Extracted records:
· · · ·

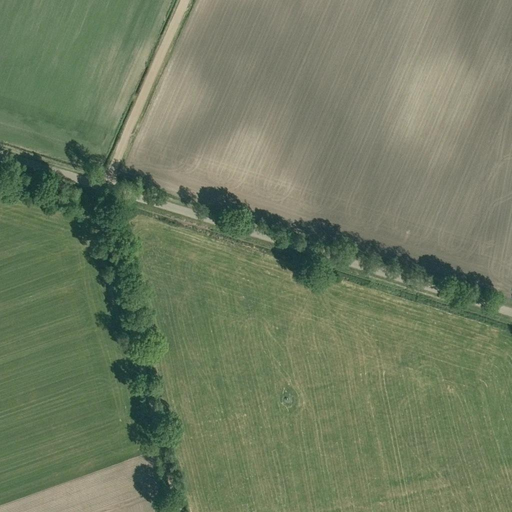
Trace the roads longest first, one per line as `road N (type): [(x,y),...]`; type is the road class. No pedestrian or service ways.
road 1 (track): [(178,511),(102,205),(184,0)]
road 2 (unclassified): [(511,312),(0,155)]
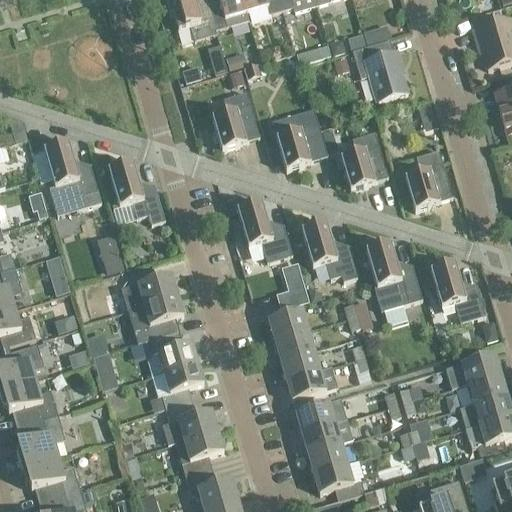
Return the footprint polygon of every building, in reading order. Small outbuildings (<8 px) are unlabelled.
[(207,9),(208,9),(204,0),(200,0),(192,2),(191,0),(163,0),(170,22),(174,21),(178,36),(190,33),(194,47),(217,40),(216,36),(215,36),(212,25),(207,9)] [(217,0),(219,6),(208,9),(207,9),(212,25),(215,36),(216,36),(227,33),(225,25),(246,18),(240,0),(217,0)] [(240,0),(246,18),(268,12),(270,20),(282,17),(277,0),(240,0)] [(277,0),(282,17),(294,13),(295,17),(317,11),(313,0),(277,0)] [(313,0),(317,11),(351,1),(350,0),(313,0)] [(475,33),(488,75),(511,68),(511,37),(508,23),(475,33)] [(394,58),(390,46),(352,57),(361,85),(369,83),(376,108),(408,99),(400,73),(402,73),(397,57),(394,58)] [(180,76),(184,89),(224,78),(220,65),(180,76)] [(246,83),(244,76),(227,80),(230,92),(238,90),(237,86),(246,83)] [(505,135),(507,141),(511,139),(511,93),(494,98),(500,117),(499,117),(505,135)] [(212,123),(222,157),(239,152),(239,149),(260,143),(246,98),(223,105),(227,119),(212,123)] [(303,169),(328,162),(314,115),(287,123),(292,139),(276,144),(286,177),(304,172),(303,169)] [(367,190),(388,183),(375,139),(352,145),(356,159),(341,164),(350,197),(368,192),(367,190)] [(101,208),(90,170),(76,174),(68,148),(44,155),(54,191),(49,193),(57,221),(101,208)] [(432,210),(452,203),(439,157),(416,163),(420,179),(405,184),(415,217),(432,212),(432,210)] [(148,221),(151,231),(165,227),(154,190),(141,194),(133,168),(108,175),(119,213),(132,209),(137,225),(148,221)] [(237,216),(248,254),(261,250),(267,269),(292,261),(283,231),(269,235),(262,208),(237,216)] [(301,236),(312,274),(326,270),(330,285),(341,282),(343,288),(357,284),(348,251),(334,255),(326,228),(301,236)] [(374,293),(377,305),(381,318),(422,306),(412,271),(398,275),(390,249),(366,256),(377,293),(374,293)] [(455,269),(430,276),(441,314),(454,310),(460,329),(485,322),(476,291),(463,295),(455,269)] [(0,278),(0,320),(15,316),(11,302),(22,299),(15,274),(3,278),(0,278)] [(138,291),(144,312),(177,301),(171,281),(156,285),(153,274),(126,282),(130,293),(138,291)] [(142,335),(146,348),(173,340),(179,338),(175,325),(183,322),(177,301),(144,312),(127,316),(133,337),(142,335)] [(264,310),(265,316),(275,313),(273,307),(264,310)] [(347,325),(356,322),(353,310),(344,313),(347,325)] [(15,316),(0,320),(0,342),(5,341),(9,353),(36,345),(29,323),(18,326),(15,316)] [(268,326),(274,346),(308,336),(302,316),(268,326)] [(356,322),(347,325),(351,337),(360,334),(356,322)] [(274,346),(280,366),(314,357),(308,336),(274,346)] [(163,378),(164,379),(197,369),(191,349),(177,353),(173,340),(146,348),(150,361),(147,364),(152,382),(163,378)] [(0,396),(36,386),(33,376),(44,373),(37,351),(10,359),(14,370),(0,374),(0,396)] [(352,354),(355,366),(364,364),(361,352),(352,354)] [(280,366),(286,387),(320,377),(314,357),(280,366)] [(452,395),(456,394),(501,381),(495,360),(445,375),(452,395)] [(364,364),(355,366),(359,378),(368,376),(364,364)] [(162,402),(165,416),(192,408),(188,395),(203,390),(197,369),(164,379),(164,380),(152,383),(158,404),(162,402)] [(320,377),(286,387),(292,407),(326,397),(320,377)] [(462,414),(473,411),(507,401),(501,381),(456,394),(462,414)] [(10,411),(16,434),(58,422),(51,397),(40,400),(36,386),(0,396),(0,403),(3,413),(10,411)] [(399,397),(403,409),(413,407),(409,394),(399,397)] [(384,402),(388,414),(397,411),(394,399),(384,402)] [(473,411),(479,431),(511,421),(511,419),(507,401),(473,411)] [(295,419),(301,439),(335,429),(332,419),(344,416),(341,405),(295,419)] [(416,418),(413,407),(403,409),(406,421),(416,418)] [(177,427),(183,447),(217,437),(211,417),(196,421),(192,408),(165,416),(169,429),(177,427)] [(397,411),(388,414),(391,426),(401,423),(397,411)] [(511,421),(479,431),(466,435),(472,456),(477,455),(480,466),(507,458),(504,446),(511,443),(511,421)] [(16,459),(21,474),(58,463),(54,449),(65,446),(58,422),(16,434),(23,457),(16,459)] [(301,439),(307,459),(341,449),(335,429),(301,439)] [(418,436),(408,438),(412,451),(421,449),(418,436)] [(181,470),(185,484),(212,476),(208,463),(223,458),(217,437),(183,447),(190,468),(181,470)] [(412,451),(408,438),(399,441),(403,453),(412,451)] [(307,459),(313,480),(347,470),(341,449),(307,459)] [(32,488),(39,510),(81,498),(73,473),(62,477),(58,463),(21,474),(26,490),(32,488)] [(347,470),(313,480),(319,500),(334,496),(338,507),(365,500),(361,488),(353,490),(347,470)] [(511,511),(511,474),(503,477),(506,486),(492,491),(497,507),(493,508),(494,511),(511,511)] [(200,503),(202,511),(213,511),(237,505),(231,485),(216,489),(212,476),(185,484),(191,501),(196,504),(200,503)] [(466,511),(458,487),(429,497),(433,510),(426,511),(466,511)] [(84,511),(81,498),(39,510),(39,511),(84,511)]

· · · ·

Output everything from the start of the items down to and including the line containing "road 2 (unclassified): [(511,312),(0,155)]", reproduced verbatim, with the pictures omitted.

Trace the roads longest first, one per line as `road N (type): [(x,y),...]`; type is the road class. No pedestrian or service ways.
road 1 (track): [(178,511),(102,205),(184,0)]
road 2 (unclassified): [(511,312),(0,155)]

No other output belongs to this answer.